SOURCE MATERIAL Block Start
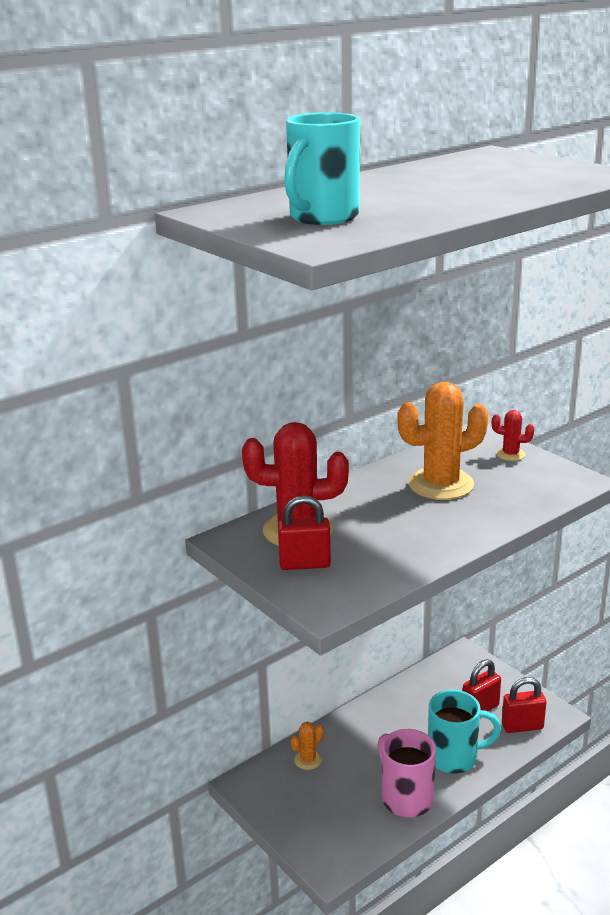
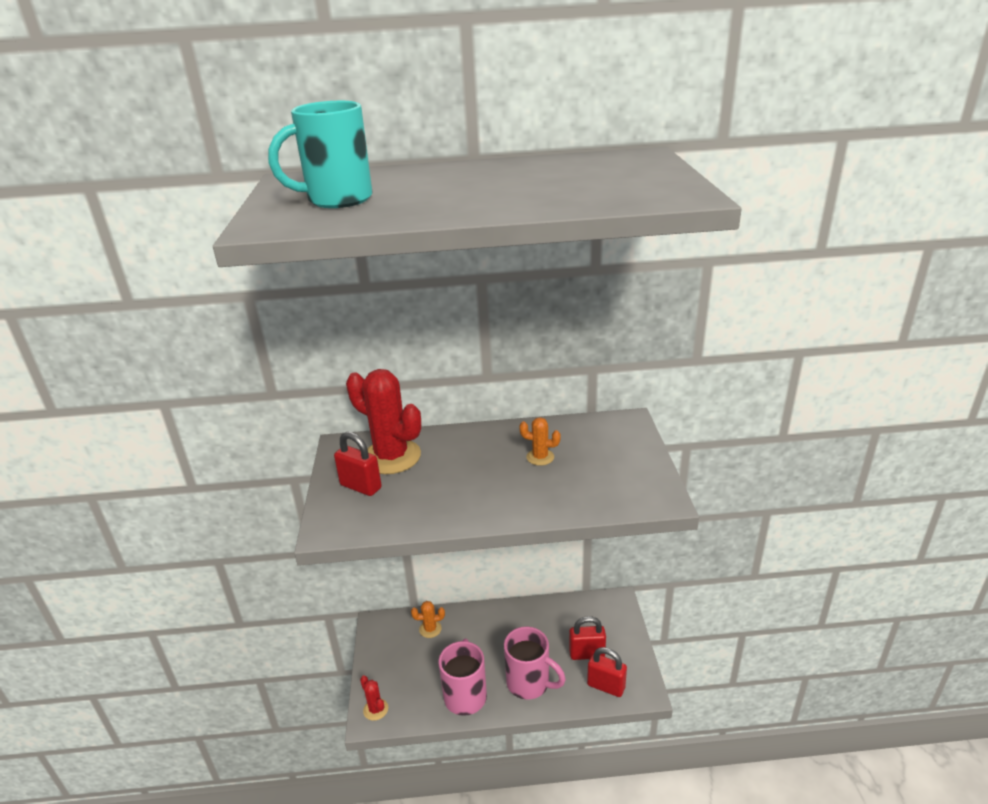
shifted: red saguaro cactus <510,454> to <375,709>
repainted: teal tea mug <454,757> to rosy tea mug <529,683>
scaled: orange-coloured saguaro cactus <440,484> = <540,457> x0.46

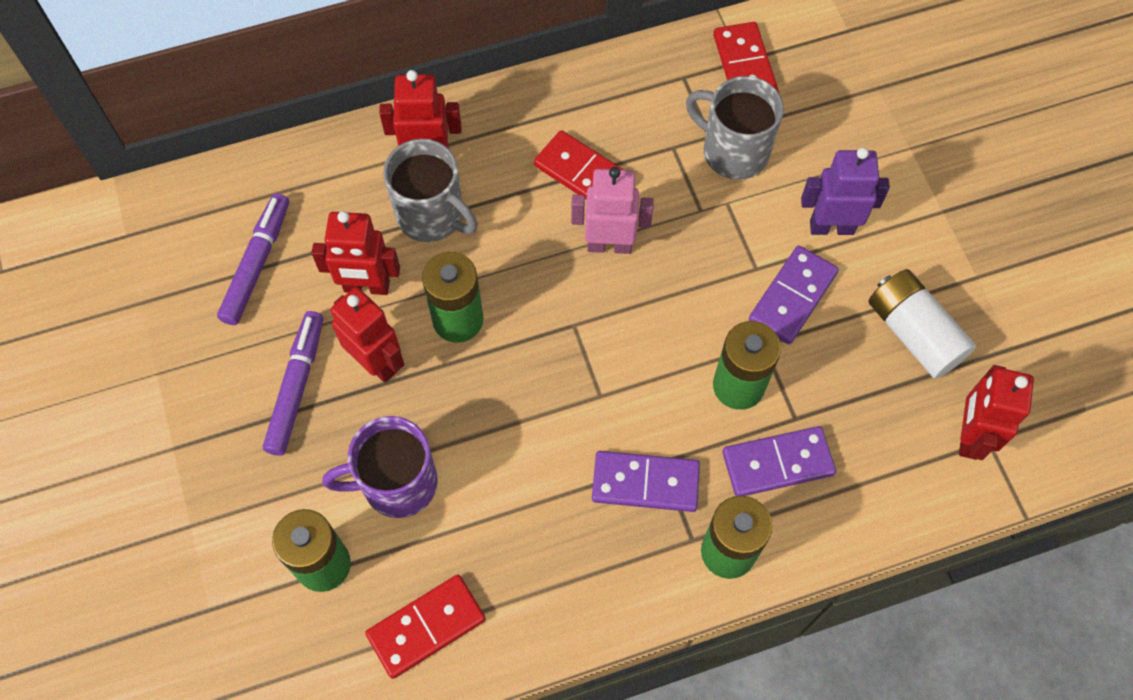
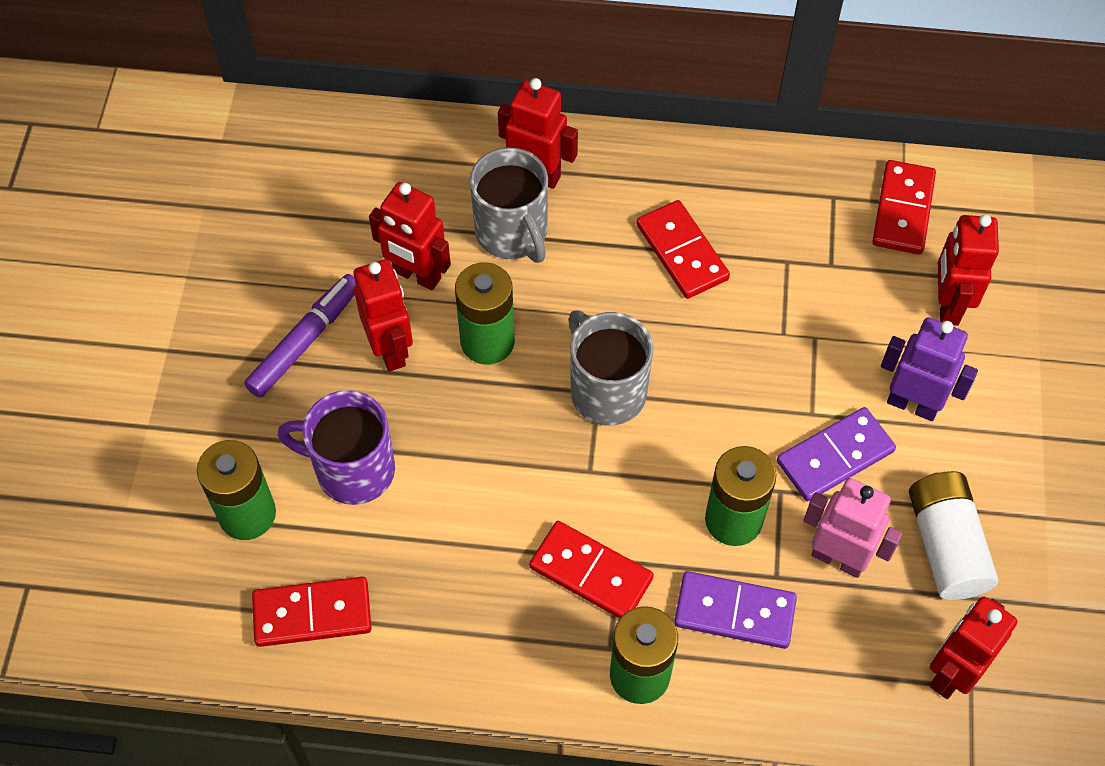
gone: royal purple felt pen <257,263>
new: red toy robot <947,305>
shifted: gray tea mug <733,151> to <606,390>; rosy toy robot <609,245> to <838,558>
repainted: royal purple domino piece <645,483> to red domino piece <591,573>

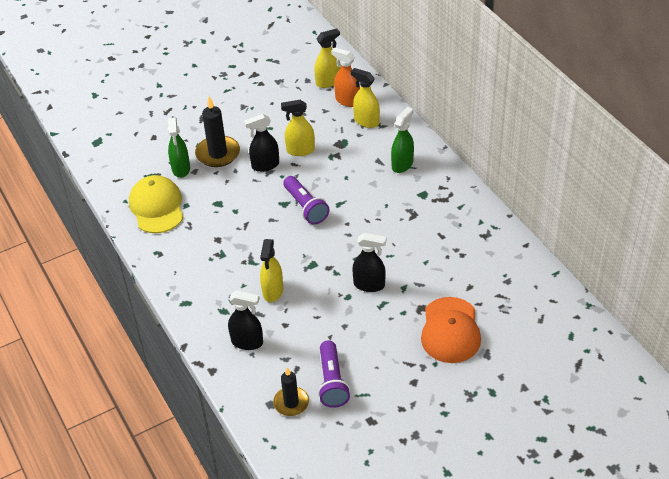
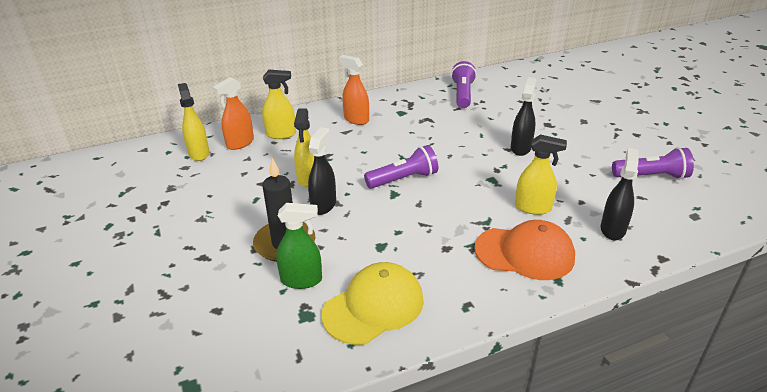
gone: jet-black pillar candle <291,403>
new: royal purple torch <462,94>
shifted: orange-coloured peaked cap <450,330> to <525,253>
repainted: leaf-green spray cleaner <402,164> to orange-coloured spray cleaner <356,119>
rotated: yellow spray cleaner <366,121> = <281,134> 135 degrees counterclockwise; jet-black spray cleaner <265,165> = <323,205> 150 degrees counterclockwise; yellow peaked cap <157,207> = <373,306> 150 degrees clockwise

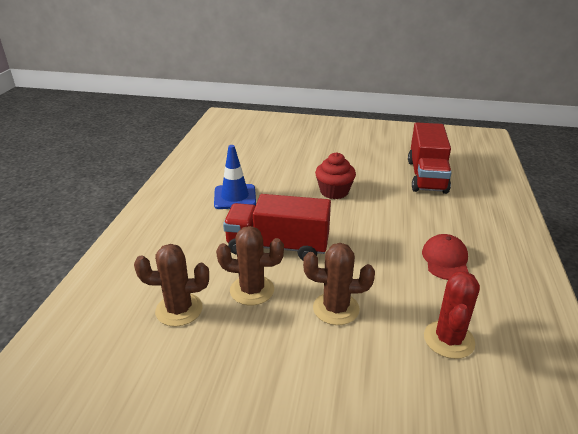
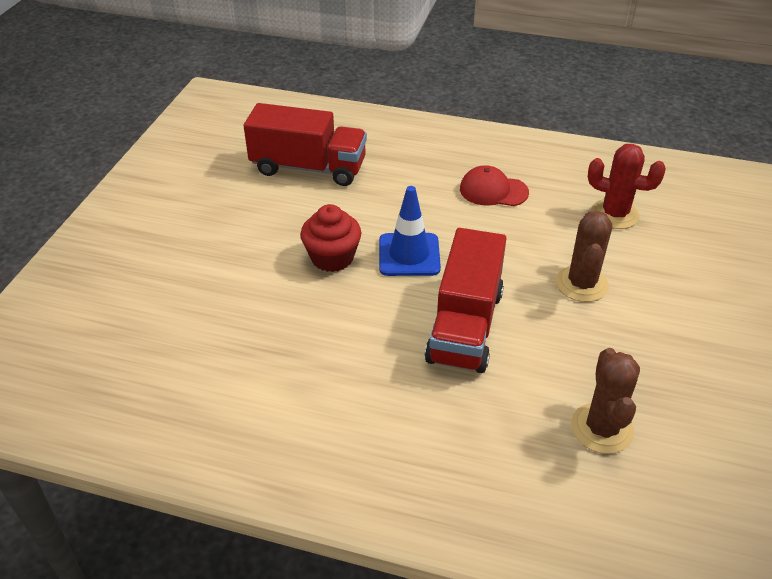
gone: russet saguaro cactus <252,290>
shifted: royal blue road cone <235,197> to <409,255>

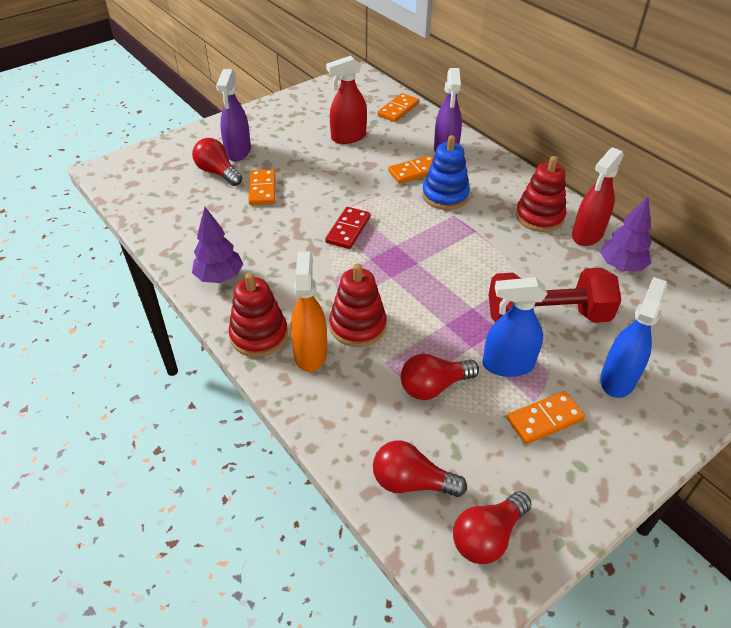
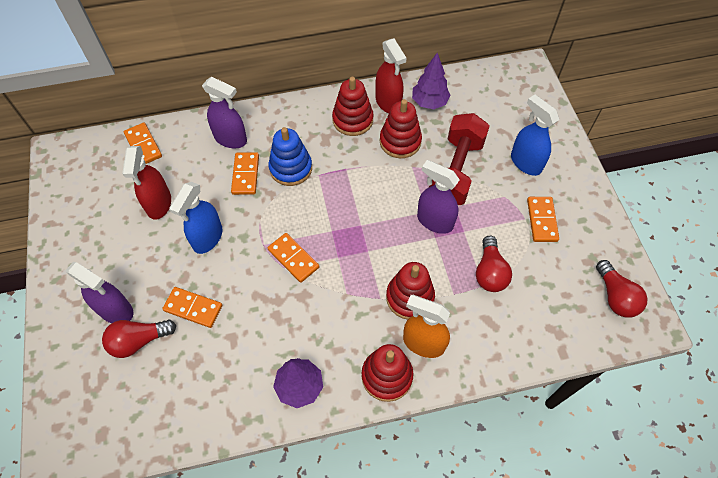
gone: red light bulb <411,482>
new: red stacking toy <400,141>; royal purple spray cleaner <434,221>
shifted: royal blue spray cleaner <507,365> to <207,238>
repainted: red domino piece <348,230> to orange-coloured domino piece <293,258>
SOURCE MATERIAL Block End
▶ EXERCISE REQUIREMENTS
Print the data once more without any change, skipping each picture.

▶ TASK OUTPUT
shifted: red saguaro cactus <510,454> to <375,709>
repainted: teal tea mug <454,757> to rosy tea mug <529,683>
scaled: orange-coloured saguaro cactus <440,484> = <540,457> x0.46

gone: royal purple felt pen <257,263>
new: red toy robot <947,305>
shifted: gray tea mug <733,151> to <606,390>; rosy toy robot <609,245> to <838,558>
repainted: royal purple domino piece <645,483> to red domino piece <591,573>

gone: jet-black pillar candle <291,403>
new: royal purple torch <462,94>
shifted: orange-coloured peaked cap <450,330> to <525,253>
repainted: leaf-green spray cleaner <402,164> to orange-coloured spray cleaner <356,119>
rotated: yellow spray cleaner <366,121> = <281,134> 135 degrees counterclockwise; jet-black spray cleaner <265,165> = <323,205> 150 degrees counterclockwise; yellow peaked cap <157,207> = <373,306> 150 degrees clockwise

gone: russet saguaro cactus <252,290>
shifted: royal blue road cone <235,197> to <409,255>

gone: red light bulb <411,482>
new: red stacking toy <400,141>; royal purple spray cleaner <434,221>
shifted: royal blue spray cleaner <507,365> to <207,238>
repainted: red domino piece <348,230> to orange-coloured domino piece <293,258>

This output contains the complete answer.